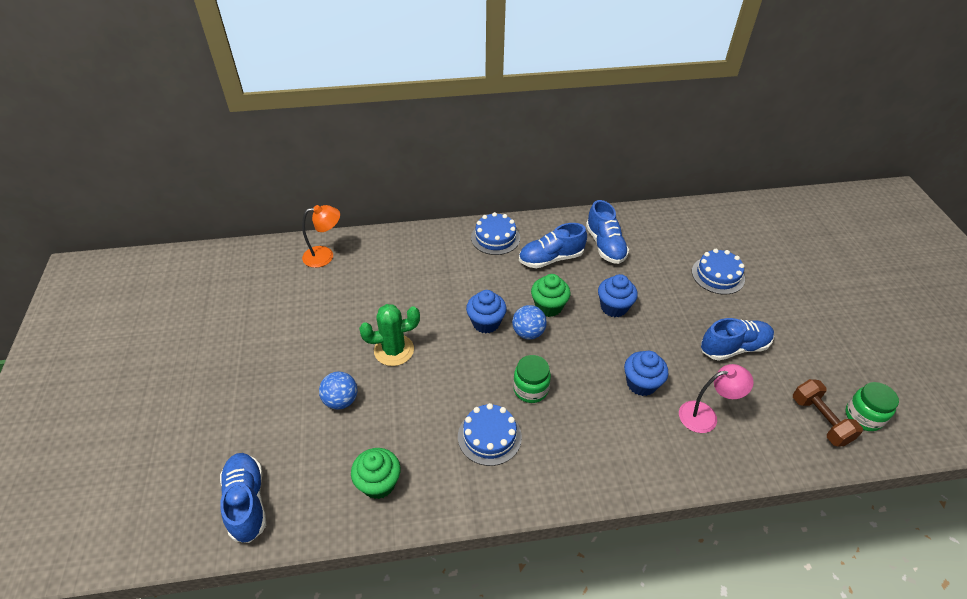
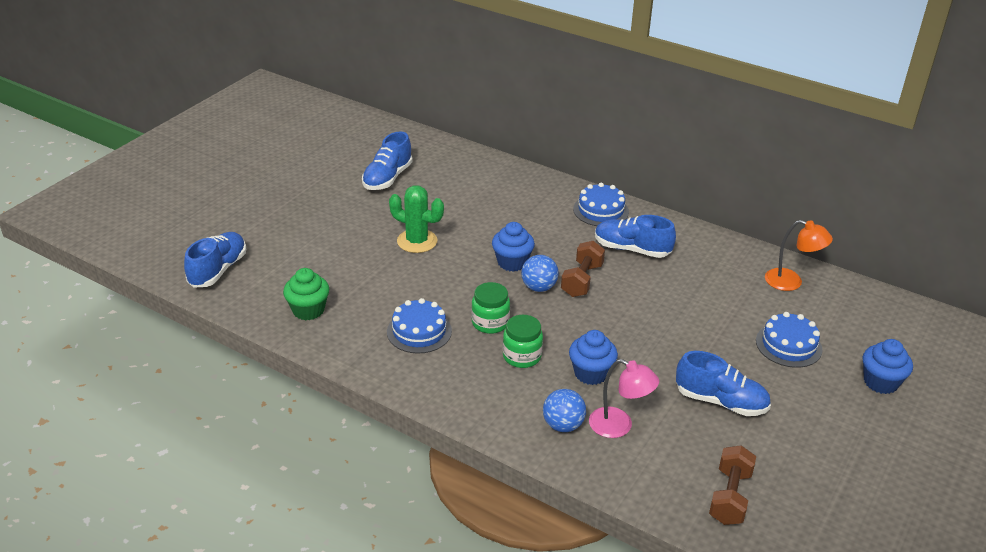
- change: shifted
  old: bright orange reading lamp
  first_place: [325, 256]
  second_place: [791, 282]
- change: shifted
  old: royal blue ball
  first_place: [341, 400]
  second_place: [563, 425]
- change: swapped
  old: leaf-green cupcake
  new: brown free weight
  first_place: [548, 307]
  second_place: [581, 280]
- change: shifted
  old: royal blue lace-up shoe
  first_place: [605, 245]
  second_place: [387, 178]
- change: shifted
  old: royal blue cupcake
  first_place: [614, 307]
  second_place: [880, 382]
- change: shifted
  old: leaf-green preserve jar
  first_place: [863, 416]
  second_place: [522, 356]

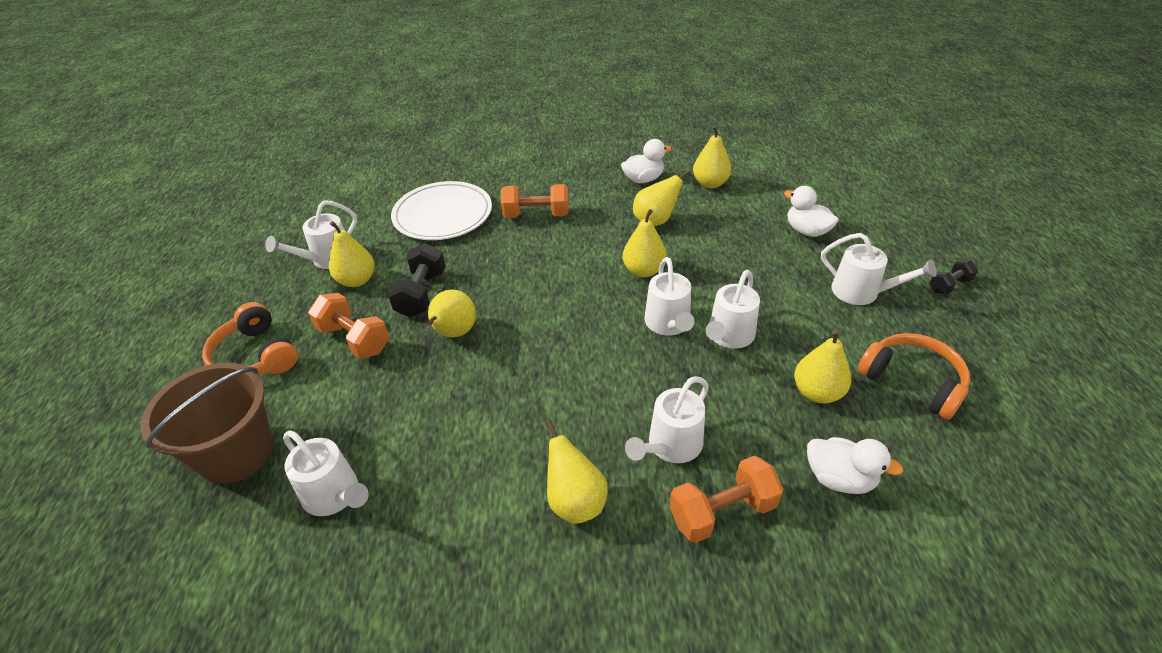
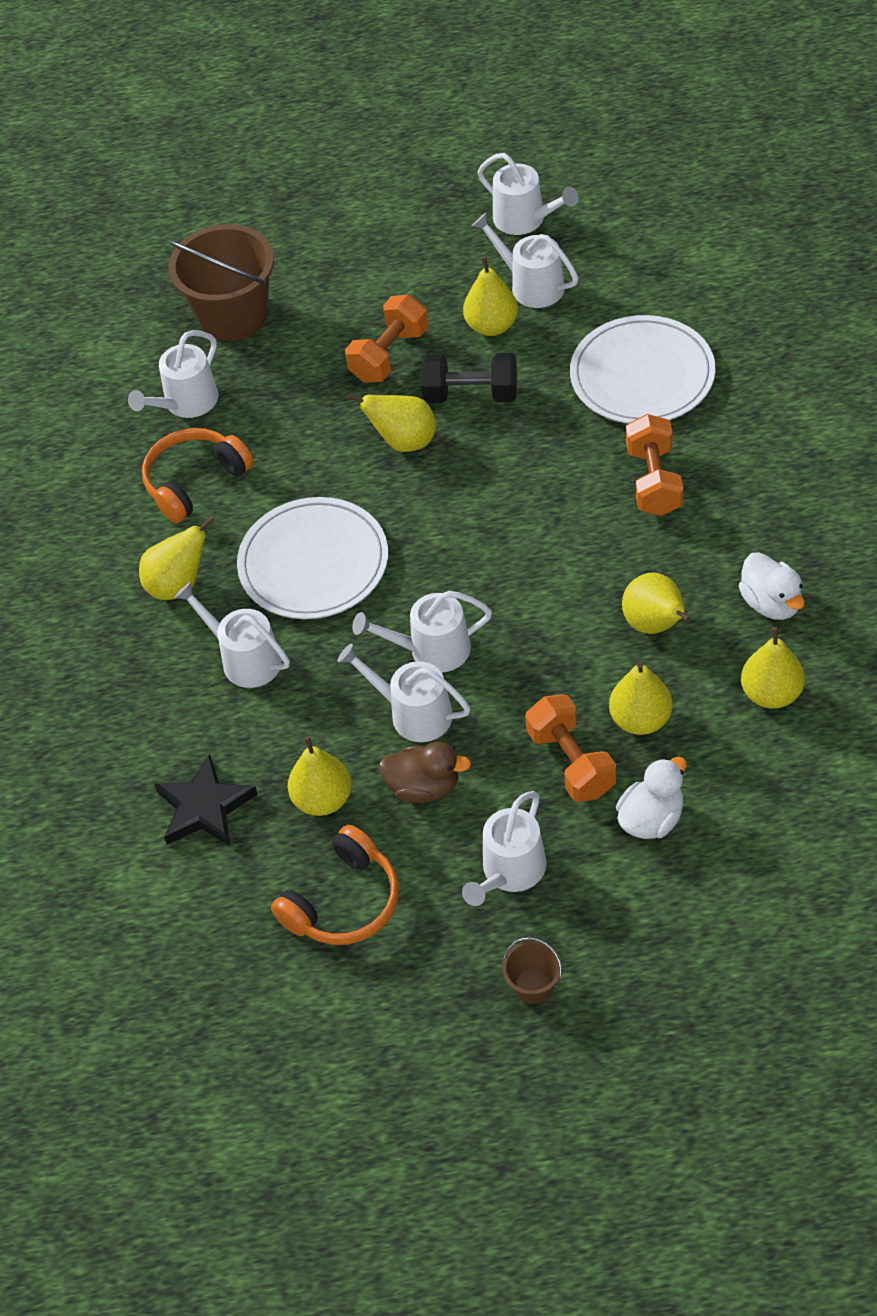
- change: shifted
  old: bright orange headphones
  first_place: [255, 356]
  second_place: [195, 481]
- change: shifted
  old: golden toy pear
  first_place: [643, 271]
  second_place: [640, 719]
- change: shifted
  old: bright orange free weight
  first_place: [722, 512]
  second_place: [571, 762]
- change: swapped
  old: snow-white toy duck
  new: black star shape
  first_place: [839, 478]
  second_place: [204, 807]
- change: swapped
  old: black free weight
  new: brown bucket
  first_place: [949, 285]
  second_place: [533, 986]
- change: new
  new: snow-white flat dish
  second_place: [313, 563]
- change: new
  new: brown toy duck
  second_place: [424, 787]
- change: new
  new: snow-white watering pot
  second_place: [525, 219]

-*-*-

What needs to be done:
Could you find each line in the entries that contains the string "royal" and copy it?

Written response:
  old: royal blue ball
  old: royal blue lace-up shoe
  old: royal blue cupcake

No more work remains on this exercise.